TASK DETAILS
Would you restate all of the entries verbatim, minus any images?

[Data entries]
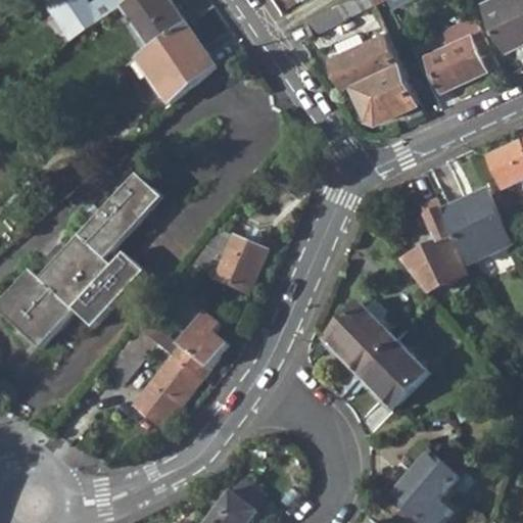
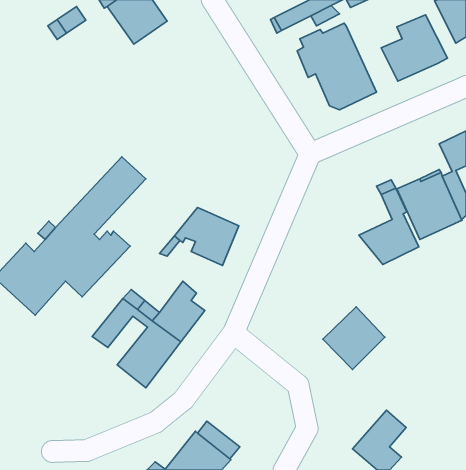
building: [135,26,216,107] -> none
building: [322,304,394,376] -> none

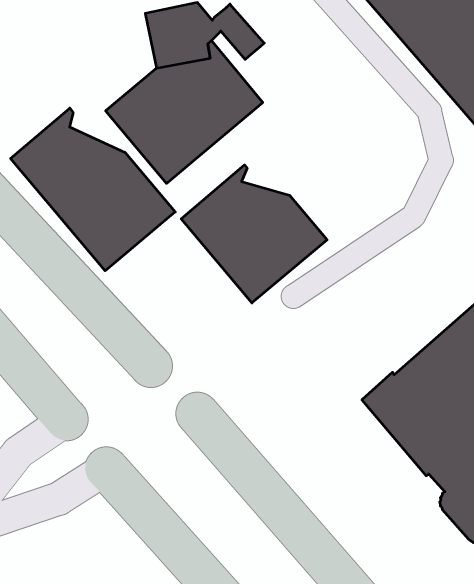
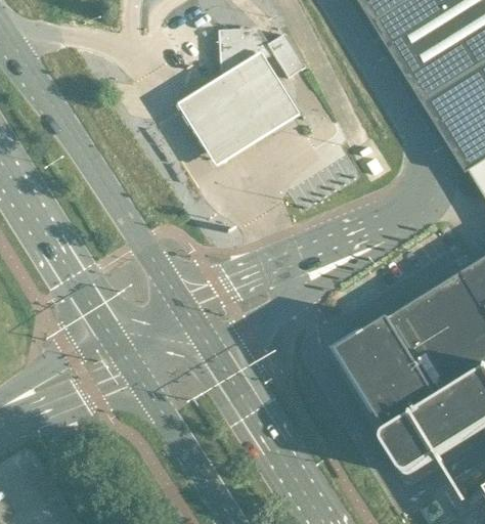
building: [11,108,175,271] -> none
building: [181,165,327,303] -> none

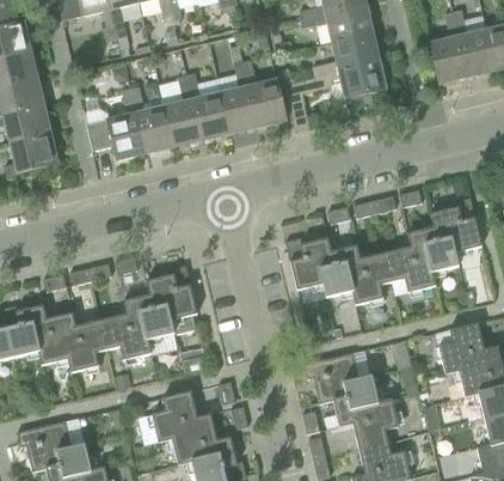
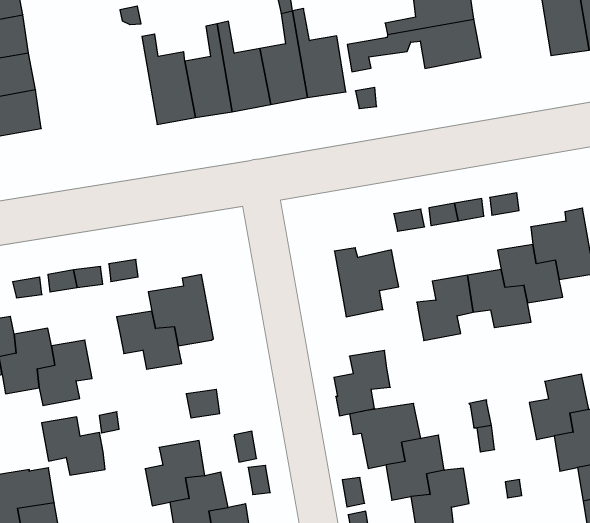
building: [81,87,145,159] -> none
building: [320,245,363,297] -> [334,350,390,416]
building: [100,313,150,358] -> [42,417,105,475]

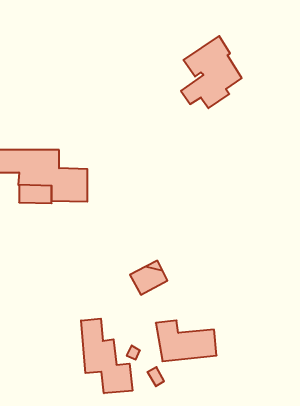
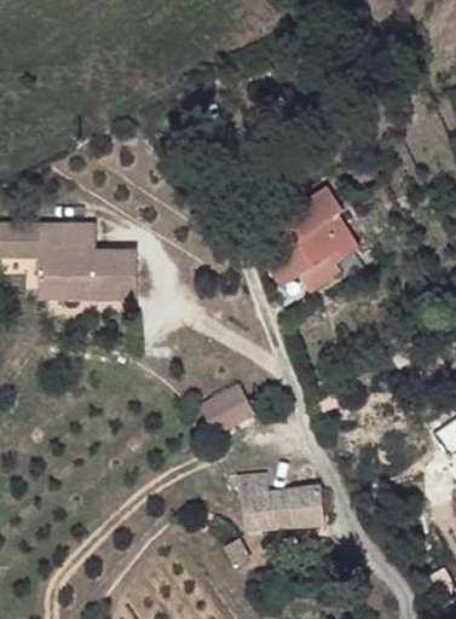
building: [181,36,242,108] -> [270,186,358,291]
building: [81,319,132,393] -> none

ANSWER TO THIS EXERCISE
building: [135,26,216,107] -> none
building: [322,304,394,376] -> none

building: [11,108,175,271] -> none
building: [181,165,327,303] -> none

building: [81,87,145,159] -> none
building: [320,245,363,297] -> [334,350,390,416]
building: [100,313,150,358] -> [42,417,105,475]

building: [181,36,242,108] -> [270,186,358,291]
building: [81,319,132,393] -> none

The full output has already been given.